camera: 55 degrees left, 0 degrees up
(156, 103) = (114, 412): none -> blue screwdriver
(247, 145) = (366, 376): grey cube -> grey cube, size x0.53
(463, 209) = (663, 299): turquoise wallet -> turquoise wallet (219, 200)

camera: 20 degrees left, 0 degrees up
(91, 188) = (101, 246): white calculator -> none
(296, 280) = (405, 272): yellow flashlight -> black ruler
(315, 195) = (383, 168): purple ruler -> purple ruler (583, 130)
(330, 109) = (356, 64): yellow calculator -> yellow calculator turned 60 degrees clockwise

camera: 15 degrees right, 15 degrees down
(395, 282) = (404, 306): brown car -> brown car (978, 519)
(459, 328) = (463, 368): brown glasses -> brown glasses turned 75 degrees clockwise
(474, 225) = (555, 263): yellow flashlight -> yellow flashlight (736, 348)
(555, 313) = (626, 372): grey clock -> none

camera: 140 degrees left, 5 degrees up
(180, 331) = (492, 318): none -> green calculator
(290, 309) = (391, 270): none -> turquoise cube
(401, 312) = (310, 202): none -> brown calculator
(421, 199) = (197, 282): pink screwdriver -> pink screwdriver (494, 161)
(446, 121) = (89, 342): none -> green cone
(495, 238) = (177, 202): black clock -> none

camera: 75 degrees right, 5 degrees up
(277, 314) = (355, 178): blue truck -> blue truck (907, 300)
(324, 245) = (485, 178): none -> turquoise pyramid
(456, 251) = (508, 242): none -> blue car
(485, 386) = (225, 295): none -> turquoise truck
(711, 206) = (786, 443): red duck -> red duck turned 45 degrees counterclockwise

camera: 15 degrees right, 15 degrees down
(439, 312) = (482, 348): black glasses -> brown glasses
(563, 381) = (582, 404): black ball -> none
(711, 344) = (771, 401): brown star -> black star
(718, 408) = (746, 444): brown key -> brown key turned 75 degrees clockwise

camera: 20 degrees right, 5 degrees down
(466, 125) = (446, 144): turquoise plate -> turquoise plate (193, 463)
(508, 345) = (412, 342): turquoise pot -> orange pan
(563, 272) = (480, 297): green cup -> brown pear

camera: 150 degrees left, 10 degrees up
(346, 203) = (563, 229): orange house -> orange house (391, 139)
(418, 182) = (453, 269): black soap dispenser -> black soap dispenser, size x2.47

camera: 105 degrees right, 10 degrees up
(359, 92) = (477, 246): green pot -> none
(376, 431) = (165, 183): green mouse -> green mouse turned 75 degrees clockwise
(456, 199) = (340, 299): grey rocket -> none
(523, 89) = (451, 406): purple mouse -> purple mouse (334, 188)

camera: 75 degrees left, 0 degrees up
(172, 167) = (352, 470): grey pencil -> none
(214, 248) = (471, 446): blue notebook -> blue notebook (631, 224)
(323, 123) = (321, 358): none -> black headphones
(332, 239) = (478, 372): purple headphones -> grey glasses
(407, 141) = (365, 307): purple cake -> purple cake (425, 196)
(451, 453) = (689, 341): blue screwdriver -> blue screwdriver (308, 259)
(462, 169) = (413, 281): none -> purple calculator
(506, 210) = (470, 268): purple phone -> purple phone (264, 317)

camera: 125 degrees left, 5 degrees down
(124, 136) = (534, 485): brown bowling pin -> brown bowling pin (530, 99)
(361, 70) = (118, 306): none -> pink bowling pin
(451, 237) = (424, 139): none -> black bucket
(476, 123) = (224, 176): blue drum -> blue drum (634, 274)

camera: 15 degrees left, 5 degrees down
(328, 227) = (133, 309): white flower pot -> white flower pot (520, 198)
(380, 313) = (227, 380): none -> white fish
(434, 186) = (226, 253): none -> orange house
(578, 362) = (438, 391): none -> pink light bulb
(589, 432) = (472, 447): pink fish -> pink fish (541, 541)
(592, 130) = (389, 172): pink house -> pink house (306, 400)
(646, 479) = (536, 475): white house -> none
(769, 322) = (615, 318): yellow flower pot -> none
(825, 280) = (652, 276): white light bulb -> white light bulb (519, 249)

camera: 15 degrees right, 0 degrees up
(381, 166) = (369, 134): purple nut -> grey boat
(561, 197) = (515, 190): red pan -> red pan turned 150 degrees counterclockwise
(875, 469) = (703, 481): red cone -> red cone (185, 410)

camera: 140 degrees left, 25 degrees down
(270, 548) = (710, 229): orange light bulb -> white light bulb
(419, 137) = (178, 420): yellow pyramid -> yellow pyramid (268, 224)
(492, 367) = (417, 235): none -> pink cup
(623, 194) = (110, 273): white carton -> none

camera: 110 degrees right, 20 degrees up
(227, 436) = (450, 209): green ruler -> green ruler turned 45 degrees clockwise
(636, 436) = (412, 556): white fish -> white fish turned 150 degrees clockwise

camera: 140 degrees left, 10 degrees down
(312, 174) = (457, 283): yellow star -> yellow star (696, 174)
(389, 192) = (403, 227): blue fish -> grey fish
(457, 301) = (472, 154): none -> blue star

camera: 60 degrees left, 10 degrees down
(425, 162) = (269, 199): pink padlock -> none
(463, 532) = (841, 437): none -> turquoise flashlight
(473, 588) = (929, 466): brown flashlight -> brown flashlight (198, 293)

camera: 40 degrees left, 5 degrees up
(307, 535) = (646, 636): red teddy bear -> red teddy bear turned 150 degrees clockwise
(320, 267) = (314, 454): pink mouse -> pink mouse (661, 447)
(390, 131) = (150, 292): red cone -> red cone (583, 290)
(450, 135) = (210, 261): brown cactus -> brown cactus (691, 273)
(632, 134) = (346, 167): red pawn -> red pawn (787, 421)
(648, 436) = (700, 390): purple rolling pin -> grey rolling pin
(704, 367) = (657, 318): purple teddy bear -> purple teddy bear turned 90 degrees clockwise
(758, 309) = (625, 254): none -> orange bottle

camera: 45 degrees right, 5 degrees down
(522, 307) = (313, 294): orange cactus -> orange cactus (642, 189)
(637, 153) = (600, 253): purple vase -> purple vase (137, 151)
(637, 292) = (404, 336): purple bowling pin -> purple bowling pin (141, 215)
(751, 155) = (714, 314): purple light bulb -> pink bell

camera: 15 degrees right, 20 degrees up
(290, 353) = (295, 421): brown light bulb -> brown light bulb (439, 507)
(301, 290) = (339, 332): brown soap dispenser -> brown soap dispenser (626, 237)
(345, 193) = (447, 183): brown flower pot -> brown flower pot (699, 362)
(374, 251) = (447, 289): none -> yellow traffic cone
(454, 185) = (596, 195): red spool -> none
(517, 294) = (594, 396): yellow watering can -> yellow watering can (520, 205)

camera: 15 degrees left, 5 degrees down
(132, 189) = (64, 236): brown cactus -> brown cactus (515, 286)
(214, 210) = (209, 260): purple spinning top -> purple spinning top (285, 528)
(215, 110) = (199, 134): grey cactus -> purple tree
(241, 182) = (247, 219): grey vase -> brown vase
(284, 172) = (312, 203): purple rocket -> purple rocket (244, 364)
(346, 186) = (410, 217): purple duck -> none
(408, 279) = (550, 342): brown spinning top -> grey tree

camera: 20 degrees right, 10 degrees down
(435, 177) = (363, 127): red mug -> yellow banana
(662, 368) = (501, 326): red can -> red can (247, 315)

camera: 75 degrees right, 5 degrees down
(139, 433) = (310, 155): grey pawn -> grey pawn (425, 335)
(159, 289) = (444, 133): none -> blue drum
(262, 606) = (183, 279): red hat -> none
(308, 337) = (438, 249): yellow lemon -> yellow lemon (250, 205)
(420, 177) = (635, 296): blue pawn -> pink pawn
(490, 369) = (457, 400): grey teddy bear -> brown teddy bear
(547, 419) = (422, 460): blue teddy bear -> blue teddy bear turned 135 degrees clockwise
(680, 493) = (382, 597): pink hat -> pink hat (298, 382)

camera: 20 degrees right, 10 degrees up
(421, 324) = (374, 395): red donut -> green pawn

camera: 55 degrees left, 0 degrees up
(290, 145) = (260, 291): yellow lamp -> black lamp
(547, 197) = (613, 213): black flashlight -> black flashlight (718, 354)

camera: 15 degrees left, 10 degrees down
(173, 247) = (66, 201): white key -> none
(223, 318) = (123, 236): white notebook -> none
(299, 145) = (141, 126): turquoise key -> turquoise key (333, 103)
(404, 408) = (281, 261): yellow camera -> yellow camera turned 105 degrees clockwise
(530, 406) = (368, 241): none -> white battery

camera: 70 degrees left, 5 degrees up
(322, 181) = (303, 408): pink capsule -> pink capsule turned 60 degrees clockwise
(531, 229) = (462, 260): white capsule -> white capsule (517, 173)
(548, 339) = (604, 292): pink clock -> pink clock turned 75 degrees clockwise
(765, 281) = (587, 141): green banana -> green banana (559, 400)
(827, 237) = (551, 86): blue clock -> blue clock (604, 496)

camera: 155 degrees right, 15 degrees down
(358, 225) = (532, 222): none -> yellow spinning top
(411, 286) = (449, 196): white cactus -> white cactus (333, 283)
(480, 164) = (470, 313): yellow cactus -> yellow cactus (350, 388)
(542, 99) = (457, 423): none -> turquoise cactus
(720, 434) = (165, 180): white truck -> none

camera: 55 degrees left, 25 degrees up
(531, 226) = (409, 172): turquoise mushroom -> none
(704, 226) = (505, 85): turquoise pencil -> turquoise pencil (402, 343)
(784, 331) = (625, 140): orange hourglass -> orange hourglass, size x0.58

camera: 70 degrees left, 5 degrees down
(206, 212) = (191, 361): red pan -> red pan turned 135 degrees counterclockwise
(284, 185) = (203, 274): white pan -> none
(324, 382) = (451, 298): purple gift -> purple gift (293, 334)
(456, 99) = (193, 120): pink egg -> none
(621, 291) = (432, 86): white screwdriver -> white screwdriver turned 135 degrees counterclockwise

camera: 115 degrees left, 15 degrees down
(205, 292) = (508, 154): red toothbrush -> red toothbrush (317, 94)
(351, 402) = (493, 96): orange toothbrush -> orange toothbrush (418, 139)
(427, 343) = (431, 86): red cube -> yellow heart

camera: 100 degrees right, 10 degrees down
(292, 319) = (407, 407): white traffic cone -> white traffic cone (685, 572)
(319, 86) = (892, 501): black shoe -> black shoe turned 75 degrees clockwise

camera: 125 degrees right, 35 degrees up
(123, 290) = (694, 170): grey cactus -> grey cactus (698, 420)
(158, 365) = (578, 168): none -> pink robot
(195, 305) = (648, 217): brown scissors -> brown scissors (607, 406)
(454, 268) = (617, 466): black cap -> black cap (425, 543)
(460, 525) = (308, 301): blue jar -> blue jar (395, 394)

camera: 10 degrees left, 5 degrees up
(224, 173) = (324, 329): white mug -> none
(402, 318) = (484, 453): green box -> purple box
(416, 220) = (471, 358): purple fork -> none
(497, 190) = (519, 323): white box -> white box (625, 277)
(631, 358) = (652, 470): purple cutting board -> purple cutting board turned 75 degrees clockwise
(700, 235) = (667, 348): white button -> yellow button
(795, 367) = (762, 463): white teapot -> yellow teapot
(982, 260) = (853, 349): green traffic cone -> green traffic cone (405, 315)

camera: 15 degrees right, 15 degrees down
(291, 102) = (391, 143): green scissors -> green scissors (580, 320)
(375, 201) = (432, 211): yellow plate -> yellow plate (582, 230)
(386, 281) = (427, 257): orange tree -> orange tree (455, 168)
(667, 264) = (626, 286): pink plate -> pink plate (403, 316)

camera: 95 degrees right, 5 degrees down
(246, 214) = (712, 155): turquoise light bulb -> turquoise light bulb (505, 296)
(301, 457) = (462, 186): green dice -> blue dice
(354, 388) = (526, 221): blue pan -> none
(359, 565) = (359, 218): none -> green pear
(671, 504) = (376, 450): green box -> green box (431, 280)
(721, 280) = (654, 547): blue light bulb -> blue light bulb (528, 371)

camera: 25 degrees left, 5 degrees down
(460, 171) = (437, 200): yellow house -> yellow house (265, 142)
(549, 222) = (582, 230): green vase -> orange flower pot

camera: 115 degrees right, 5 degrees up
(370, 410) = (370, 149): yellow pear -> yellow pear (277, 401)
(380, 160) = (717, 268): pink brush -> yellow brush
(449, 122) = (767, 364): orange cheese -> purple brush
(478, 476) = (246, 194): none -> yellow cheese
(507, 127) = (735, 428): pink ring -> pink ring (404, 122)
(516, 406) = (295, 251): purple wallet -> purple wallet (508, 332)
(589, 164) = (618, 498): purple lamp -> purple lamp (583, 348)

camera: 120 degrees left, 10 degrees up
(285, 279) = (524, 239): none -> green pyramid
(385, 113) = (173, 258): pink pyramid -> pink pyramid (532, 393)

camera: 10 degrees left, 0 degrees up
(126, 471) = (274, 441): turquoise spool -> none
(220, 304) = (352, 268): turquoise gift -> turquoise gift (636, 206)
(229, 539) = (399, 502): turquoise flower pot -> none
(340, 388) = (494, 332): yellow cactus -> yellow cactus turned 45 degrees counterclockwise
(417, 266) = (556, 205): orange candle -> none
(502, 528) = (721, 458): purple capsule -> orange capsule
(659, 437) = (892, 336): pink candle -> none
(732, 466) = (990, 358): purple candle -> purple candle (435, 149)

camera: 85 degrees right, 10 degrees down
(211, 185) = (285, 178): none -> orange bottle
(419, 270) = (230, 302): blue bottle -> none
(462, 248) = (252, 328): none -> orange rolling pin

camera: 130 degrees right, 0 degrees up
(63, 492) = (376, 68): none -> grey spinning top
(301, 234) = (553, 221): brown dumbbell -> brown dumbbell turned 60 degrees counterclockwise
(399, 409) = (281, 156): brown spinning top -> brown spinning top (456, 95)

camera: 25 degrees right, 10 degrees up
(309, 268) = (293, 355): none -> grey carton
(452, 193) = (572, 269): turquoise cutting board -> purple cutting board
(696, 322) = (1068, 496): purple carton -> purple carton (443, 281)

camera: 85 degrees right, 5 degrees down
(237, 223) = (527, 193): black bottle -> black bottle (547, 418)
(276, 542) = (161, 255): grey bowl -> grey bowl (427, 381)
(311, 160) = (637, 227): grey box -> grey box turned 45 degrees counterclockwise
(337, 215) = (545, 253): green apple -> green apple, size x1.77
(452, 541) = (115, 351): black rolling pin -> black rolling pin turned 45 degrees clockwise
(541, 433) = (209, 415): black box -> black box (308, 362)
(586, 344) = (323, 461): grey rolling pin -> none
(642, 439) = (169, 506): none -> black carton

● **WORK ITEM**: Could you write out, exactly as they stand, only the lines above that begin at the line with "(408, 279) = (550, 342): brown" and stop after the line with "(547, 197) = (613, 213): black"?

● **ANSWER TO THIS EXERCISE**:
(408, 279) = (550, 342): brown spinning top -> grey tree

camera: 20 degrees right, 10 degrees down
(435, 177) = (363, 127): red mug -> yellow banana
(662, 368) = (501, 326): red can -> red can (247, 315)

camera: 75 degrees right, 5 degrees down
(139, 433) = (310, 155): grey pawn -> grey pawn (425, 335)
(159, 289) = (444, 133): none -> blue drum
(262, 606) = (183, 279): red hat -> none
(308, 337) = (438, 249): yellow lemon -> yellow lemon (250, 205)
(420, 177) = (635, 296): blue pawn -> pink pawn
(490, 369) = (457, 400): grey teddy bear -> brown teddy bear
(547, 419) = (422, 460): blue teddy bear -> blue teddy bear turned 135 degrees clockwise
(680, 493) = (382, 597): pink hat -> pink hat (298, 382)

camera: 20 degrees right, 10 degrees up
(421, 324) = (374, 395): red donut -> green pawn

camera: 55 degrees left, 0 degrees up
(290, 145) = (260, 291): yellow lamp -> black lamp
(547, 197) = (613, 213): black flashlight -> black flashlight (718, 354)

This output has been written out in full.